Task goal: Word for word, write the records out again, but omit each picture.

** Data section follows **

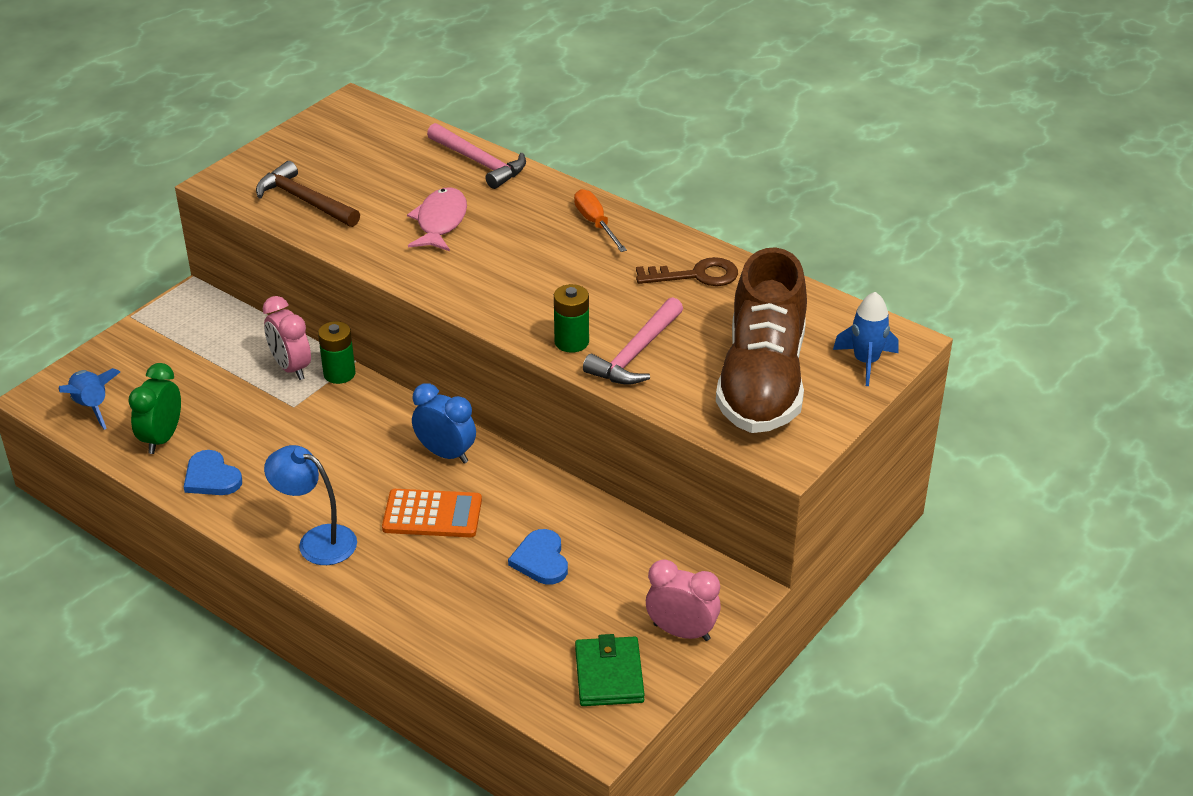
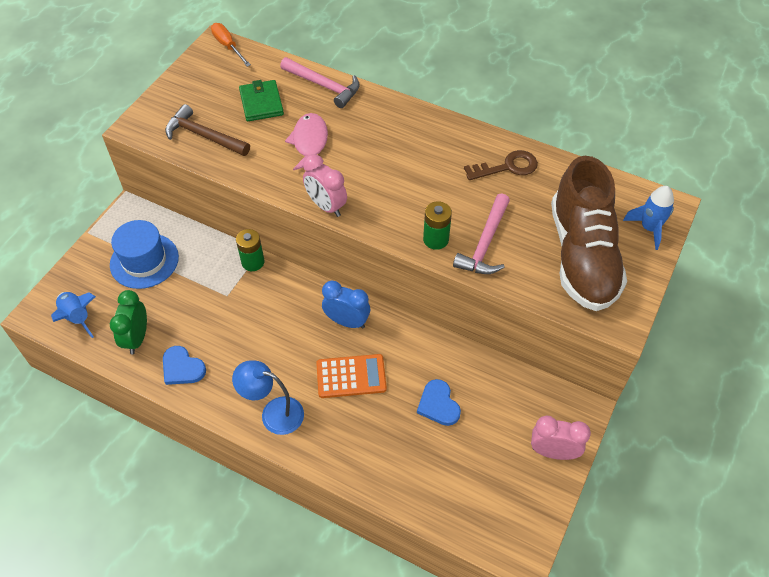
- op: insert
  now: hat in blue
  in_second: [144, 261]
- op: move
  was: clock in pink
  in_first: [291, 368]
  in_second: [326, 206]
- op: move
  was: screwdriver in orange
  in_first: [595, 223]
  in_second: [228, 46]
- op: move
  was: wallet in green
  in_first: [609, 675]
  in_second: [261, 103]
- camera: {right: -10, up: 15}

** End of Data section **

Output for this task:
- op: insert
  now: hat in blue
  in_second: [144, 261]
- op: move
  was: clock in pink
  in_first: [291, 368]
  in_second: [326, 206]
- op: move
  was: screwdriver in orange
  in_first: [595, 223]
  in_second: [228, 46]
- op: move
  was: wallet in green
  in_first: [609, 675]
  in_second: [261, 103]
- camera: {right: -10, up: 15}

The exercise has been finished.